Stored data entries
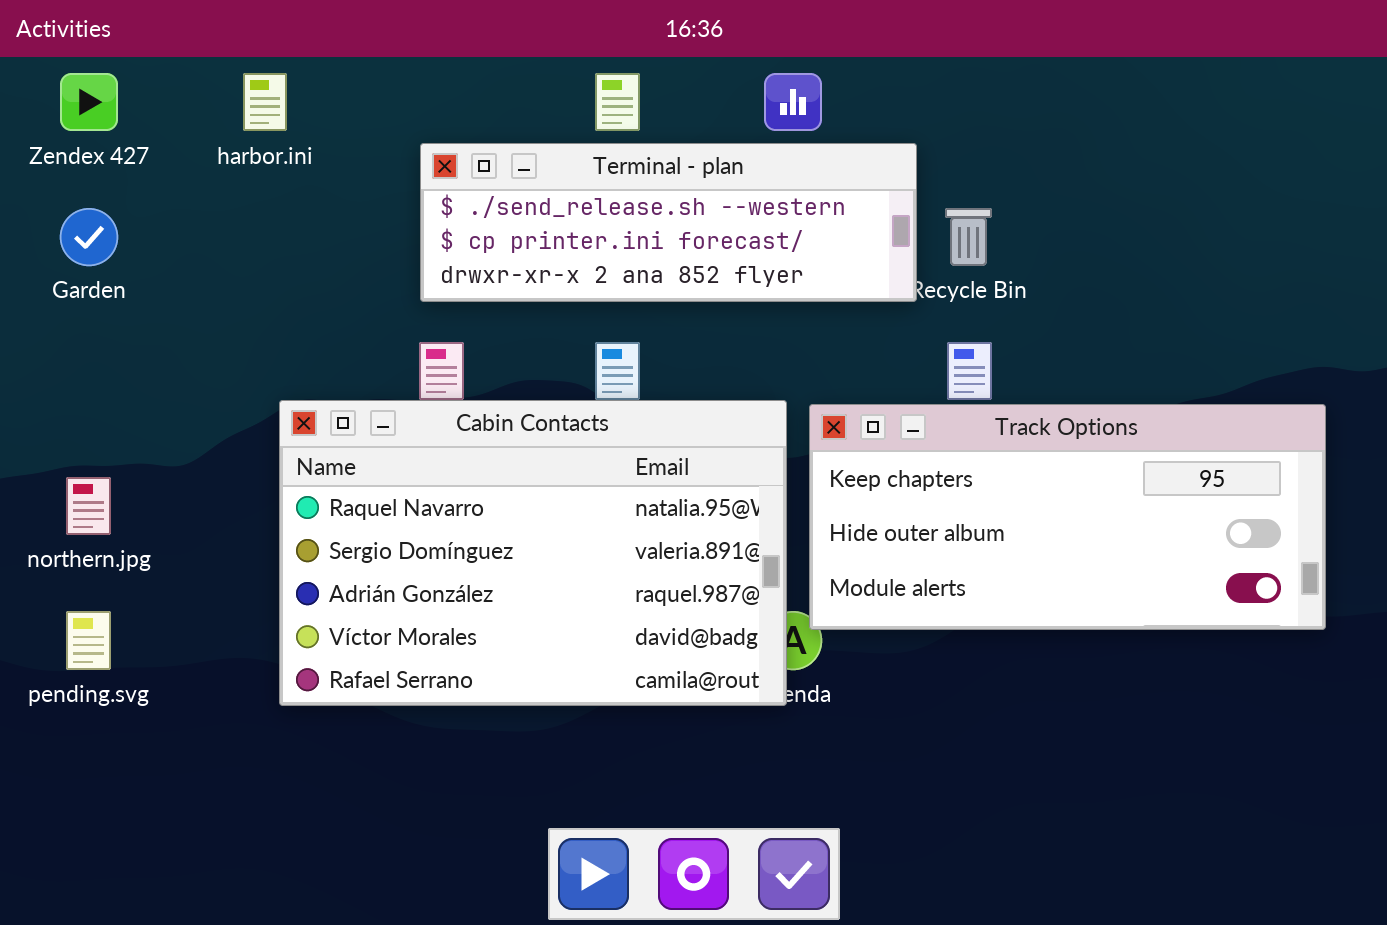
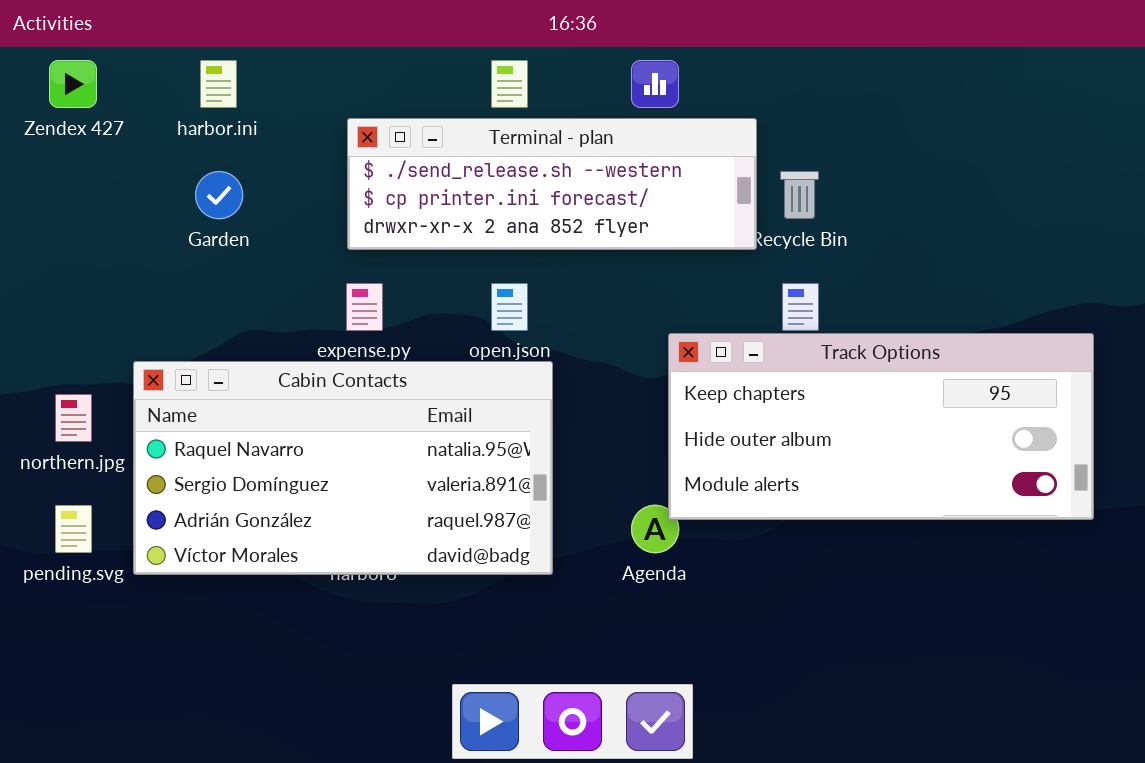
Garden: [60,208,118,266] -> [195,171,243,219], moved
Cabin Contacts: [279,400,787,706] -> [133,361,553,575], moved, resized

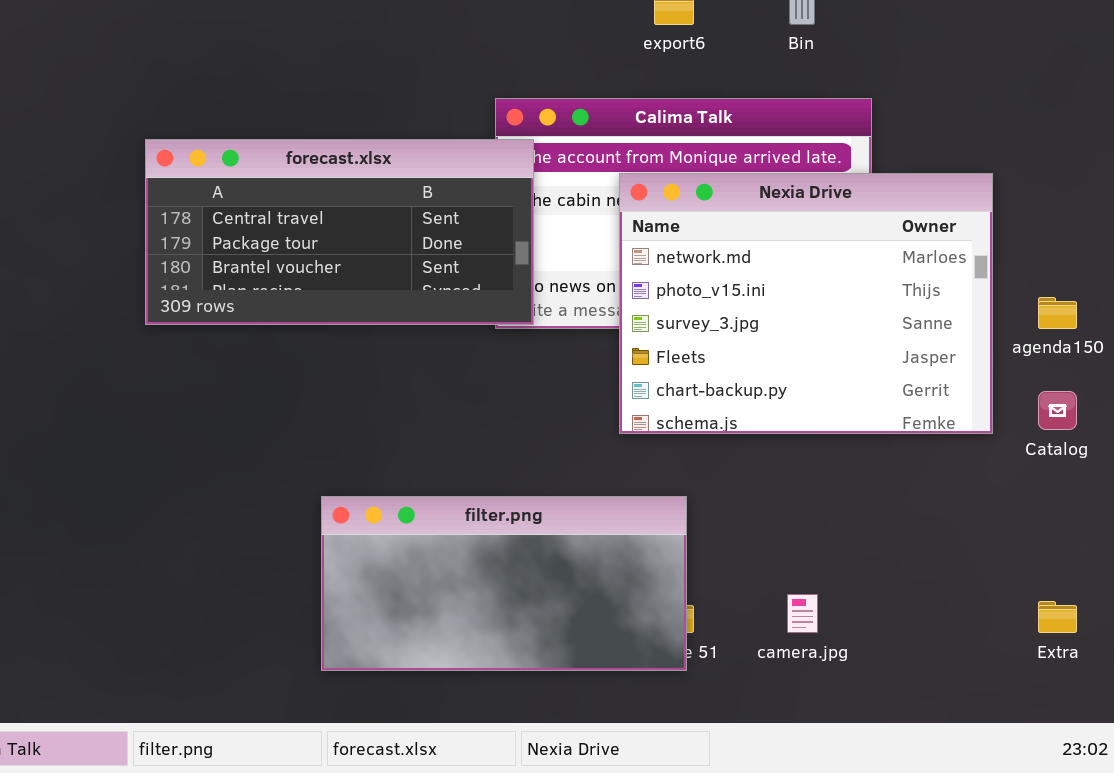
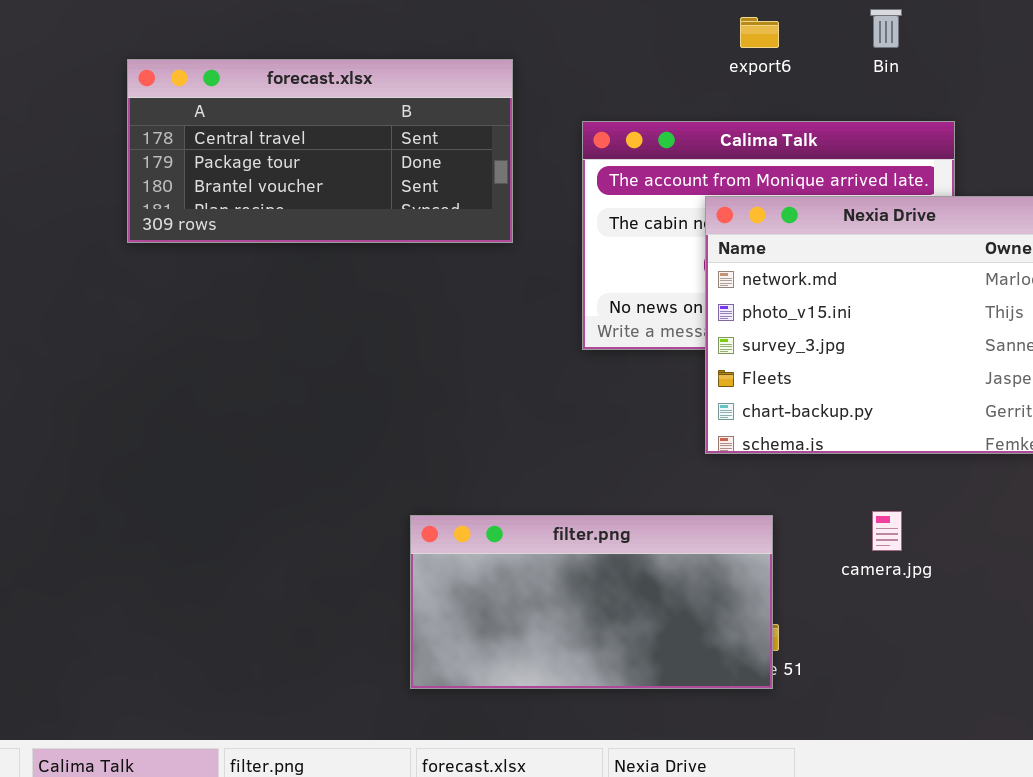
forecast.xlsx: [145,139,534,325] -> [127,59,513,243], moved
camera.jpg: [787,594,818,633] -> [872,511,902,551], moved

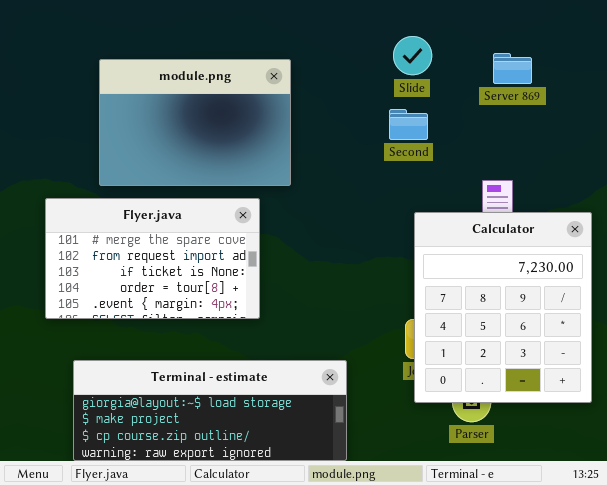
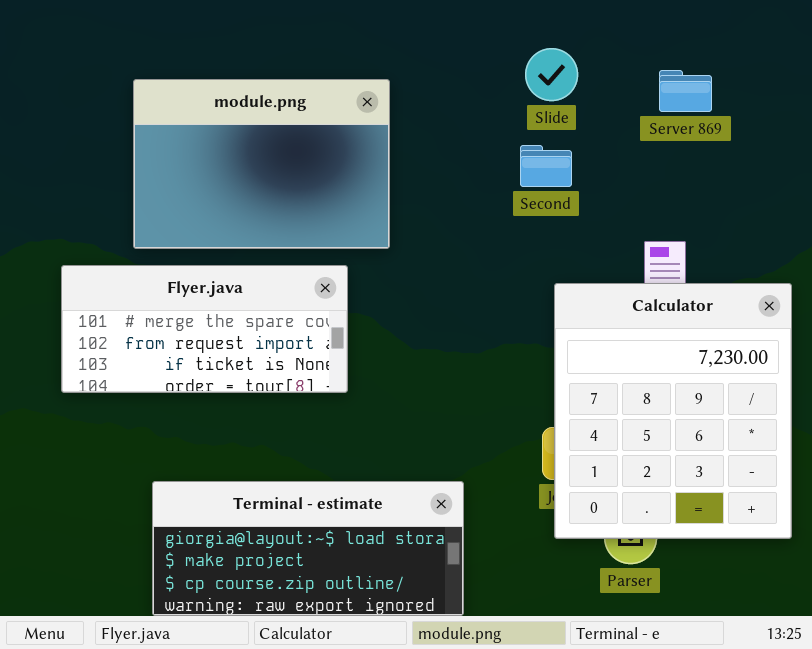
Flyer.java: [45,198,260,319] -> [61,265,348,393], resized
Terminal - estimate: [73,360,347,461] -> [152,481,464,616], resized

REQUIRED WORK → Copy out each line of the records above that includes "resized".

SOLUTION TO THIS PROBLEM →
Cabin Contacts: [279,400,787,706] -> [133,361,553,575], moved, resized
Flyer.java: [45,198,260,319] -> [61,265,348,393], resized
Terminal - estimate: [73,360,347,461] -> [152,481,464,616], resized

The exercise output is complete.